Activity:
Go through the entries below and report how many lines contain the string "cone". Nothing but the number is wanted.

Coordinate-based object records
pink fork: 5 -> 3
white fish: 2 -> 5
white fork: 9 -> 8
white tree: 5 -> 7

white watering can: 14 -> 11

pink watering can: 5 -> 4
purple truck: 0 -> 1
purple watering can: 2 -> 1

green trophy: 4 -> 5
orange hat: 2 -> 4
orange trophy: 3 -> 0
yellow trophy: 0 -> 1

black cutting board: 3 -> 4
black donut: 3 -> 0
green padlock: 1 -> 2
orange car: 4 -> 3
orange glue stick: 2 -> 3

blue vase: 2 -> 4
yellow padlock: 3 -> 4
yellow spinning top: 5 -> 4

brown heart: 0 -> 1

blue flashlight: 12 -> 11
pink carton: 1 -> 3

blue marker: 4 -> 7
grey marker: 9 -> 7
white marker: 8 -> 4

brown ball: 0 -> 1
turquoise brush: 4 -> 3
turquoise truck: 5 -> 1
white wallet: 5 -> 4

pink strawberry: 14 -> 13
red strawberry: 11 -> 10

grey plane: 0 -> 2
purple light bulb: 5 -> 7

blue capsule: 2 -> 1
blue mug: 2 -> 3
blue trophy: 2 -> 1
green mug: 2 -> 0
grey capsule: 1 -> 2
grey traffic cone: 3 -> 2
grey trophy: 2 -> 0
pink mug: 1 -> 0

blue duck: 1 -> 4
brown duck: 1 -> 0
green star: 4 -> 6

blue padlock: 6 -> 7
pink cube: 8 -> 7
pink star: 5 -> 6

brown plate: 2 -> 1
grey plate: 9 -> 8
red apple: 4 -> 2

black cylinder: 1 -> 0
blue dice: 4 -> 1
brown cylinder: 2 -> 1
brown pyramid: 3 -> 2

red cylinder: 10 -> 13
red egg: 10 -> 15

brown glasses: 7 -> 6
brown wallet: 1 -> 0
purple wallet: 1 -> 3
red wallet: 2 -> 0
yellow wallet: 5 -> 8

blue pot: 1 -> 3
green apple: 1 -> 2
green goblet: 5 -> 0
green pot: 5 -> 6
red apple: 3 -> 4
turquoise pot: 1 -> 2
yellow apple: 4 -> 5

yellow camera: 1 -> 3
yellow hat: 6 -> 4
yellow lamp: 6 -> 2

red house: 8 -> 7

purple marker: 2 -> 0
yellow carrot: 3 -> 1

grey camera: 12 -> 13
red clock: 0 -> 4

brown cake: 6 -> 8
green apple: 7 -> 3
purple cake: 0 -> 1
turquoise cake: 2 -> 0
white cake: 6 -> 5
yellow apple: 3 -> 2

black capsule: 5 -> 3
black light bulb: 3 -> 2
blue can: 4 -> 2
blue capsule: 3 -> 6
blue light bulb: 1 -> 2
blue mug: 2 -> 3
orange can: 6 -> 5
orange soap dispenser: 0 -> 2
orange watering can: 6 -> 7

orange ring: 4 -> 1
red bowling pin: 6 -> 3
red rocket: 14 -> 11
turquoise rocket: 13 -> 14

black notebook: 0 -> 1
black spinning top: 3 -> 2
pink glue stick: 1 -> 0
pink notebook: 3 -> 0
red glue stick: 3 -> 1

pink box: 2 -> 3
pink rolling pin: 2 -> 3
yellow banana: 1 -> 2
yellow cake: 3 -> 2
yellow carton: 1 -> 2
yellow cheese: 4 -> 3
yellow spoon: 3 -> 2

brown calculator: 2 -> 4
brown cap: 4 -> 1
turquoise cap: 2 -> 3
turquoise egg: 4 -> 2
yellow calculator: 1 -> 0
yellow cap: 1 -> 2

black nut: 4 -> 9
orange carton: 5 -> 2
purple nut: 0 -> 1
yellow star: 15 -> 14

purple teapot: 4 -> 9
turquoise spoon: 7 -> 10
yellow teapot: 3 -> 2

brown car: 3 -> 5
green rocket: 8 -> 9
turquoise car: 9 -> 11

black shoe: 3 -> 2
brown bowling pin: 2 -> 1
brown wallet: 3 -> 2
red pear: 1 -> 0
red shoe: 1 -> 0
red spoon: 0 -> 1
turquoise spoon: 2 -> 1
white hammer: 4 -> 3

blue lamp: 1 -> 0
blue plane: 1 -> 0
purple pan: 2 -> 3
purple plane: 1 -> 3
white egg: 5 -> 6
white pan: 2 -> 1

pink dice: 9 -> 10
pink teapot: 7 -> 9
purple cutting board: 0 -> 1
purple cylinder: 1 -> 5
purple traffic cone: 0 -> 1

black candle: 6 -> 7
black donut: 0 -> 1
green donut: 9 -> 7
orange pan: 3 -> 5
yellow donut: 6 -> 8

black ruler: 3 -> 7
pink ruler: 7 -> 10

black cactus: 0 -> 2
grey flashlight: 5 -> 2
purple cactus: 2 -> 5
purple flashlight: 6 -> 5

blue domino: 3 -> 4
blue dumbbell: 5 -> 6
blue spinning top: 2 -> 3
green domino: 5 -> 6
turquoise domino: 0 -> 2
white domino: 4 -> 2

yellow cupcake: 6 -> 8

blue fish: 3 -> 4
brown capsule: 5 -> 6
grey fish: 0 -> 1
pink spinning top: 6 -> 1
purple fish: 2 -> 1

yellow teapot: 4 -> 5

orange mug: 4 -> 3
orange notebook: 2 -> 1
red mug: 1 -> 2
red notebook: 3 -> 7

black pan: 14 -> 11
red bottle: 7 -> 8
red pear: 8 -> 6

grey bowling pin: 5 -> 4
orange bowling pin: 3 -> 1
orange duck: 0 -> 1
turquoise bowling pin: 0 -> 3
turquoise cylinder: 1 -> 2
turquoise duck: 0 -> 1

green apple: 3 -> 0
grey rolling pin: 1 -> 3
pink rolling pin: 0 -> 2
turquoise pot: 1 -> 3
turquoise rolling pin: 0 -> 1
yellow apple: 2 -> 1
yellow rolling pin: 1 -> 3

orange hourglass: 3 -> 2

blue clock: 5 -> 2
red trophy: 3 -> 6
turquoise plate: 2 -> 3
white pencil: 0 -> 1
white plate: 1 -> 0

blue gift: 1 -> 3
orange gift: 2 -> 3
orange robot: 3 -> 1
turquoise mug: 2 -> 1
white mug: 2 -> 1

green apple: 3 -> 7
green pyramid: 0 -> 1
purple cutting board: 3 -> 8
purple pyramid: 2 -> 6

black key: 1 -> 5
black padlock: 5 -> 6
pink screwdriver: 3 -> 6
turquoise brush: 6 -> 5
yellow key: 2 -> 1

Answer below:
2